→ **How to complete this task**: Copy out each line of the data that holds the word "zener".

[Data in this exercise — start]

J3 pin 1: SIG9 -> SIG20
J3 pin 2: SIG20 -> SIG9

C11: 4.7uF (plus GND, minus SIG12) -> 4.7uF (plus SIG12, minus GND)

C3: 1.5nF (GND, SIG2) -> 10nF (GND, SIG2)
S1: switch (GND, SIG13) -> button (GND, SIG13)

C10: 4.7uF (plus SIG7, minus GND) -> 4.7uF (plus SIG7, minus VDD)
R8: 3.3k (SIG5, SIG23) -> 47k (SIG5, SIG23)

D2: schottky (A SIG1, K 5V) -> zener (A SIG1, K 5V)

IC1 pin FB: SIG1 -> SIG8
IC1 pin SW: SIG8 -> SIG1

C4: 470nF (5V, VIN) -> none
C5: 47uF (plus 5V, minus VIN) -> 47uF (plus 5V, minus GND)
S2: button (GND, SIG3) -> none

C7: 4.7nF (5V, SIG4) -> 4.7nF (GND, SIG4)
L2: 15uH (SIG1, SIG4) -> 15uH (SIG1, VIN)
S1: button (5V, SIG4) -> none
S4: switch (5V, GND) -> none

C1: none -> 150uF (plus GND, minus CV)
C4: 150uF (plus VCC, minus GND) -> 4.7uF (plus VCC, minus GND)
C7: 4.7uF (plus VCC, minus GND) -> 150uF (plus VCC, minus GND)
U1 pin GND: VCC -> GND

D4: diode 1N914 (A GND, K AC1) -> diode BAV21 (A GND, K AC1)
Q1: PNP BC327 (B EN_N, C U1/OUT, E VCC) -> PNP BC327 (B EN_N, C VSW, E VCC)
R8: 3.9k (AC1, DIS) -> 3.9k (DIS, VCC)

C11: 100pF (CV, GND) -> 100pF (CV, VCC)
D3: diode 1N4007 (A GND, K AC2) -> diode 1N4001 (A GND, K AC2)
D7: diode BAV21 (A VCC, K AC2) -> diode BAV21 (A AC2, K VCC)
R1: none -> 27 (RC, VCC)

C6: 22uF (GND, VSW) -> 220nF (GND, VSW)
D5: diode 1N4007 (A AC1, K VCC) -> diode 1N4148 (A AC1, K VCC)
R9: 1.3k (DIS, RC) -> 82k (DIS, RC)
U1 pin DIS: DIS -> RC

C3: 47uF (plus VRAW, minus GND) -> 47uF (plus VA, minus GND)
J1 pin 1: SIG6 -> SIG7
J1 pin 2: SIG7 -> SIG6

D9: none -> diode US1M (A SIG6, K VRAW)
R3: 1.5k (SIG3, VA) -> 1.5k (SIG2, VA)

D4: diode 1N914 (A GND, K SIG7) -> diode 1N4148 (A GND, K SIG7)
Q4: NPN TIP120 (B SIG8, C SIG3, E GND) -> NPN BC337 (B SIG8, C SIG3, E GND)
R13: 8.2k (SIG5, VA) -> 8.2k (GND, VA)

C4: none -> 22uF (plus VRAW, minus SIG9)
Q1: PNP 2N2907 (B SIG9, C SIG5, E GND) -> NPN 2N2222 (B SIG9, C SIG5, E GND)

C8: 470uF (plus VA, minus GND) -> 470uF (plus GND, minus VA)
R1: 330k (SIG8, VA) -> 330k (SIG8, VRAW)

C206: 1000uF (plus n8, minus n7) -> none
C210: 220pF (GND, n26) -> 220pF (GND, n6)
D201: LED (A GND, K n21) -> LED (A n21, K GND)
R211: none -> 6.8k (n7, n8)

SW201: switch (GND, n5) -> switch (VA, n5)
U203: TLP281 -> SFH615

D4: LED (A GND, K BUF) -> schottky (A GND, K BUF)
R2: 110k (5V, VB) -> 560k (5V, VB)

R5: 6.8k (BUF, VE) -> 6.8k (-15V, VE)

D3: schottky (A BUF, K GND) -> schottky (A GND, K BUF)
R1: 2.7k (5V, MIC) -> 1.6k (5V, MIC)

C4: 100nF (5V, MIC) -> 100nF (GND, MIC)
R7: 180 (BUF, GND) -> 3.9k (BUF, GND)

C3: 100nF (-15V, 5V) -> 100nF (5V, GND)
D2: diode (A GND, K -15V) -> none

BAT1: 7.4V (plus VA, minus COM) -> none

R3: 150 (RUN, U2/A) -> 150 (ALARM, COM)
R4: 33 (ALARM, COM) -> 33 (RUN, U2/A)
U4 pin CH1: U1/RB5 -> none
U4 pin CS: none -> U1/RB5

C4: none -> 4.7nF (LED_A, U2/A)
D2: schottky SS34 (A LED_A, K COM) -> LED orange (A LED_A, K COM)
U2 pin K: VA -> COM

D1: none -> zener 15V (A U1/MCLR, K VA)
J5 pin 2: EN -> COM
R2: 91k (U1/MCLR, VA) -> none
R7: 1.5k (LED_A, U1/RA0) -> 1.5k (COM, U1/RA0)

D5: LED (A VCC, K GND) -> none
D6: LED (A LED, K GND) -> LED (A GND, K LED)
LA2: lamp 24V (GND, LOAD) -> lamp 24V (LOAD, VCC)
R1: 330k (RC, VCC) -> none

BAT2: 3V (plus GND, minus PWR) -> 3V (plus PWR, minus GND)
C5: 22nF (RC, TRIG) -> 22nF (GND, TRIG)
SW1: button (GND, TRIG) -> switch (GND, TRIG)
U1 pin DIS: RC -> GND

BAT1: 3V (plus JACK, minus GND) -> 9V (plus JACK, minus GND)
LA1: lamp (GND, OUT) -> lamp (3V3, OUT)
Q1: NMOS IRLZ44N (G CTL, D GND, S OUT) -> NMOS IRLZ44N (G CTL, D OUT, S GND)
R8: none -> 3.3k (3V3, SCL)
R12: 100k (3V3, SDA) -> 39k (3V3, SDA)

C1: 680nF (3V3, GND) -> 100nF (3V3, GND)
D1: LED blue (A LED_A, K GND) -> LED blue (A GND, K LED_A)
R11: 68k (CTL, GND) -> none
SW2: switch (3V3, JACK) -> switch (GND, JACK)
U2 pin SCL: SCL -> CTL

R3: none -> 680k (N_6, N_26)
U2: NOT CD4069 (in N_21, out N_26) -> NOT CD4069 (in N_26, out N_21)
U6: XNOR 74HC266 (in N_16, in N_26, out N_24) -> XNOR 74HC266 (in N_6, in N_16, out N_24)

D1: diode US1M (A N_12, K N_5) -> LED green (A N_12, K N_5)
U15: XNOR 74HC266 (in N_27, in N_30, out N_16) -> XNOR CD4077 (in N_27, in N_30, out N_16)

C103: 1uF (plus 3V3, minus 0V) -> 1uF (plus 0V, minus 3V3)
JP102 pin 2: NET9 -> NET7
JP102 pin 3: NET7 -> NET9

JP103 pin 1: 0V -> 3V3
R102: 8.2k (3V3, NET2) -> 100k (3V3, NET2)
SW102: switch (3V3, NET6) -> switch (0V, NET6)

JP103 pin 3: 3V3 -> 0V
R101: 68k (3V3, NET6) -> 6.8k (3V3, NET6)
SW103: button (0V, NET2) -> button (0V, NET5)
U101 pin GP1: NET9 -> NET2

[Data in this exercise — finish]

→ **Result**:
D2: schottky (A SIG1, K 5V) -> zener (A SIG1, K 5V)
D1: none -> zener 15V (A U1/MCLR, K VA)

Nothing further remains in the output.